(YOUR GOAL) The expected answer is the data below, printed verbatim without its pictures.

☆ ☆ ☆

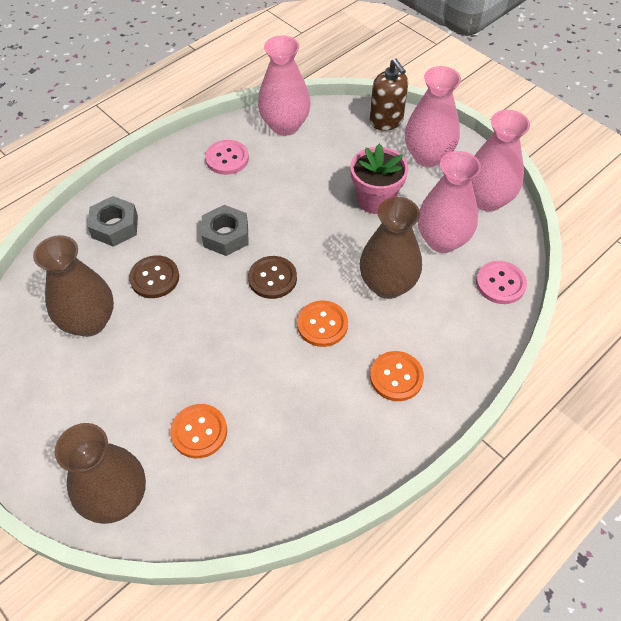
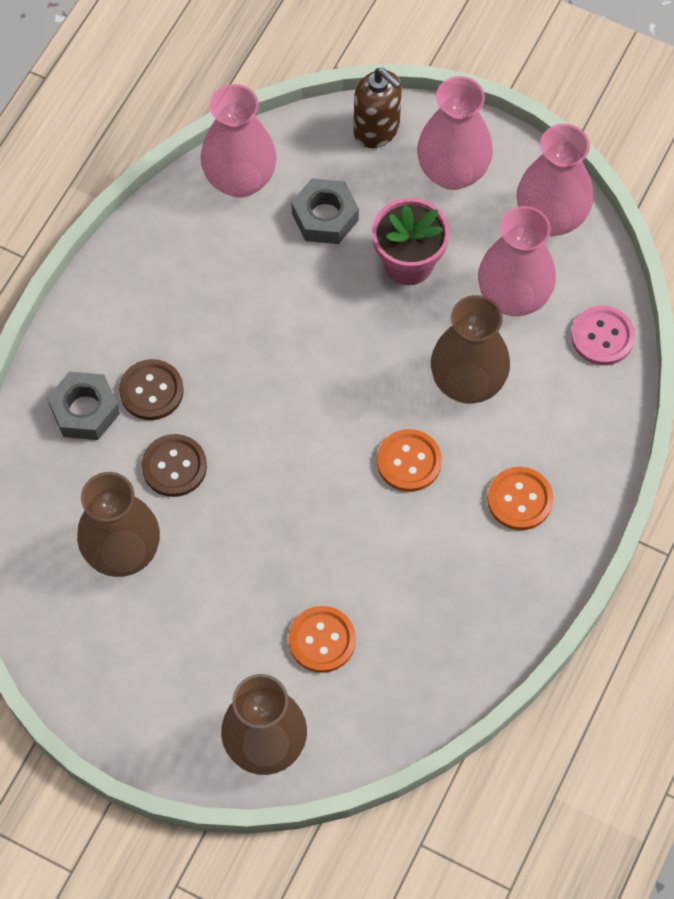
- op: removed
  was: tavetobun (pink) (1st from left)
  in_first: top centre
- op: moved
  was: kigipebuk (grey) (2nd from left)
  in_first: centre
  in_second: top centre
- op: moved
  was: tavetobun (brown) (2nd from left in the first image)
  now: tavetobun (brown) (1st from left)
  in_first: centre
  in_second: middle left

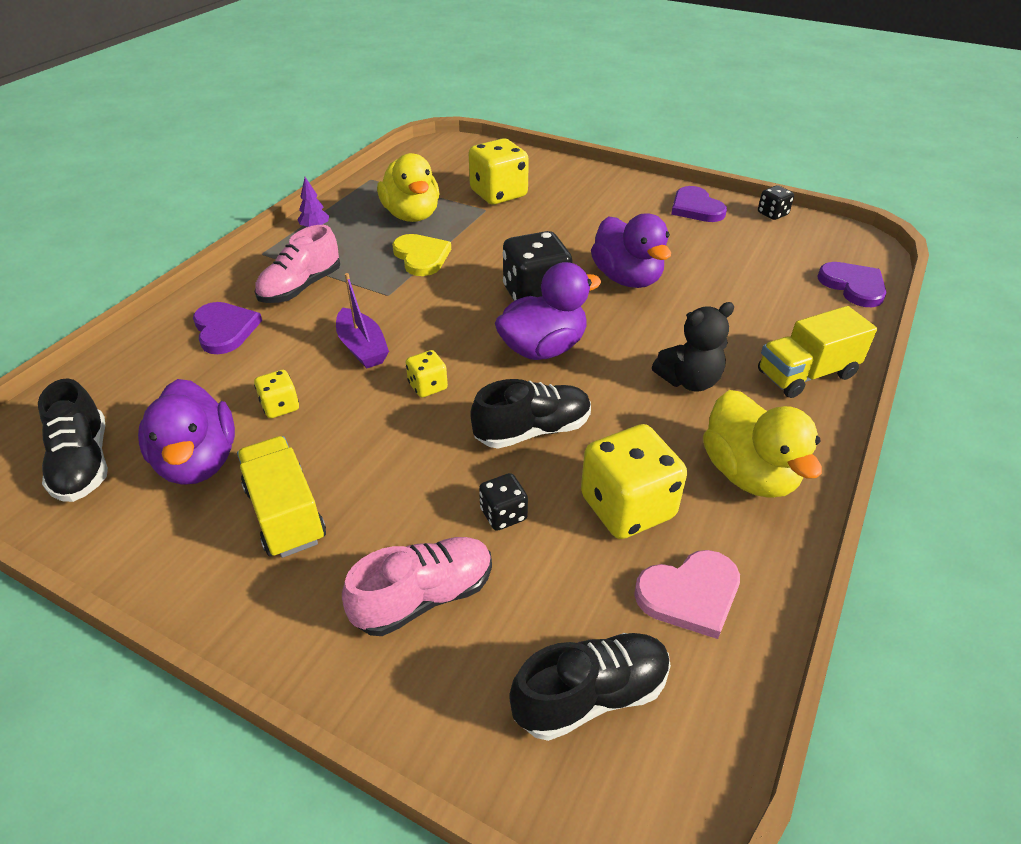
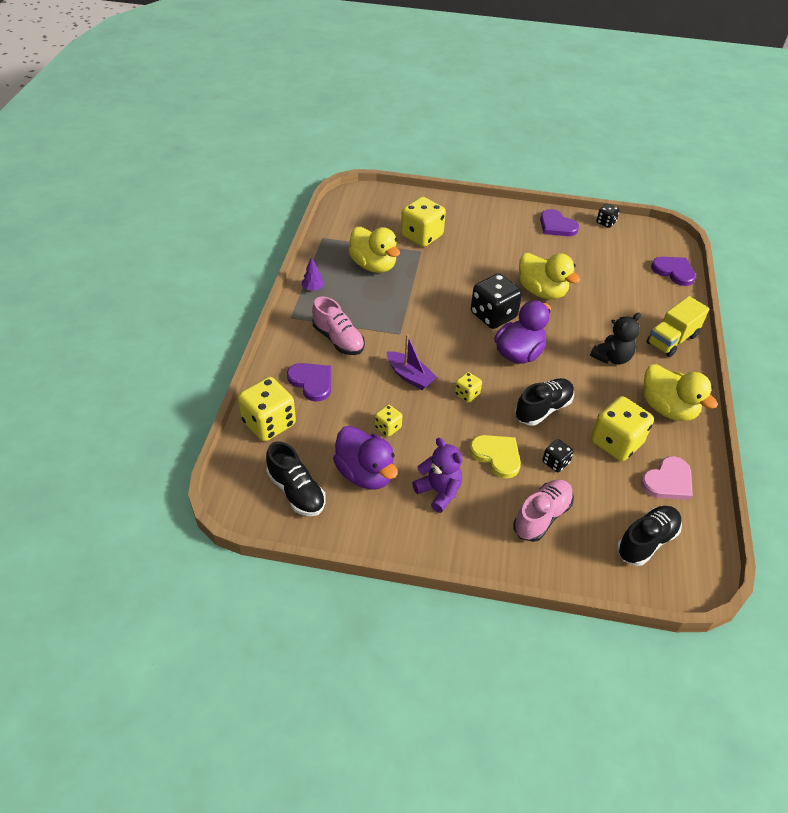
- op: added
  now:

☆ ☆ ☆

(RESPONSE FOR THIS EXERCISE)
- op: removed
  was: tavetobun (pink) (1st from left)
  in_first: top centre
- op: moved
  was: kigipebuk (grey) (2nd from left)
  in_first: centre
  in_second: top centre
- op: moved
  was: tavetobun (brown) (2nd from left in the first image)
  now: tavetobun (brown) (1st from left)
  in_first: centre
  in_second: middle left

- op: added
  now:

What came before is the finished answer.